Answer with one number only, the count of lines in the material below that hold "from".

* **SUPPLIED DATA**:

^^^^^^^^

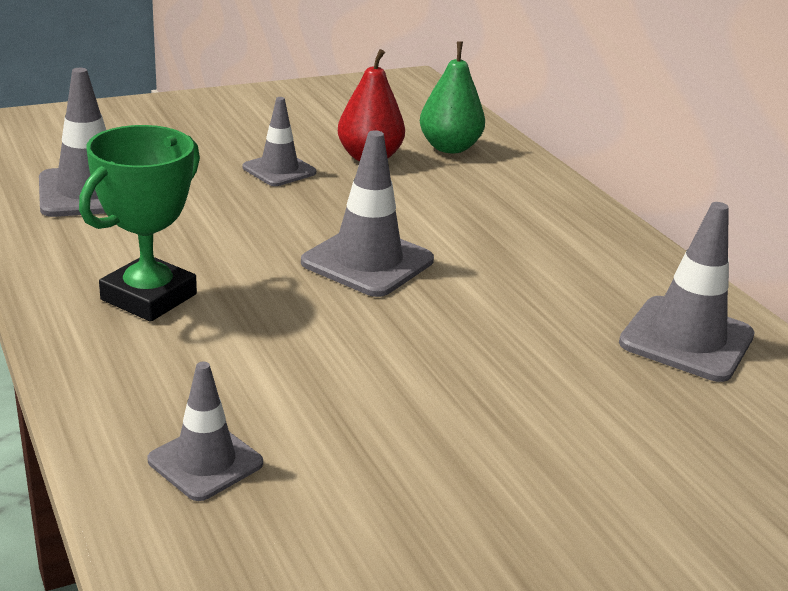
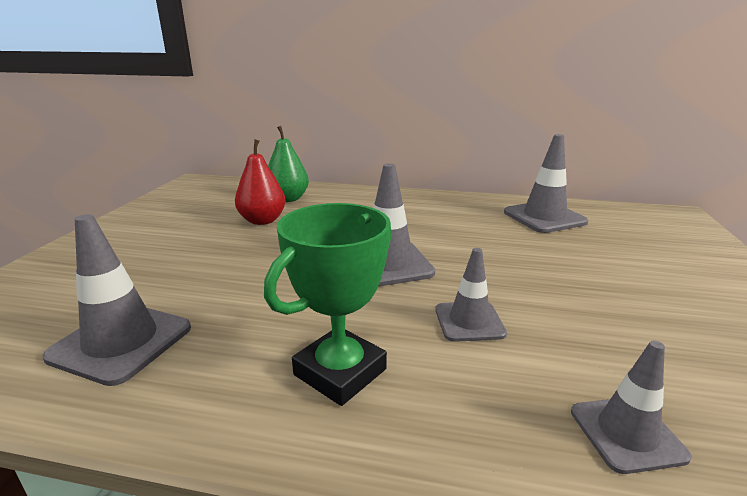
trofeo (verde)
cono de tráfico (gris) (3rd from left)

^^^^^^^^

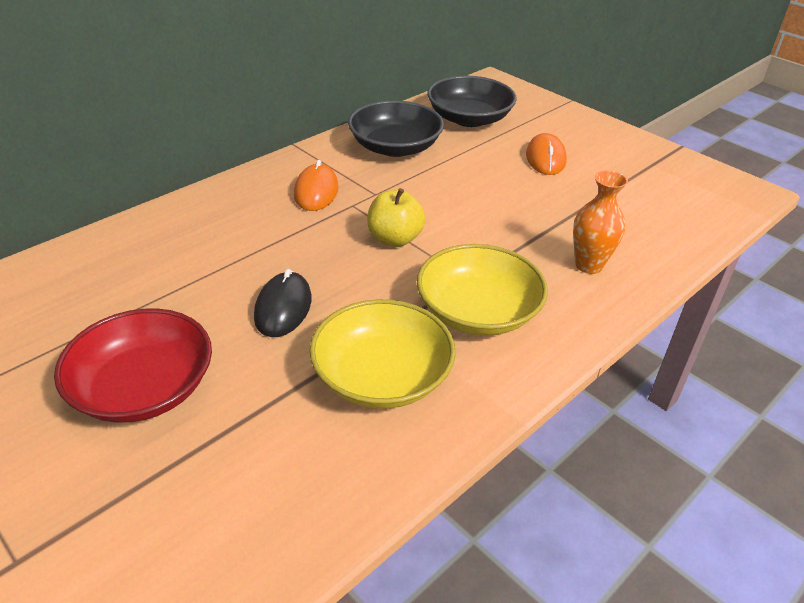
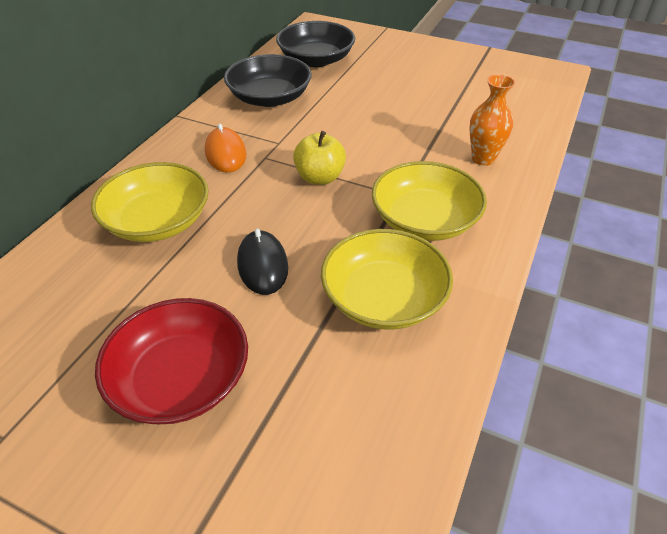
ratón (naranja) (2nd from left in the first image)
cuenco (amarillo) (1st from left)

^^^^^^^^

* **PROBLEM SOLUTION**: 3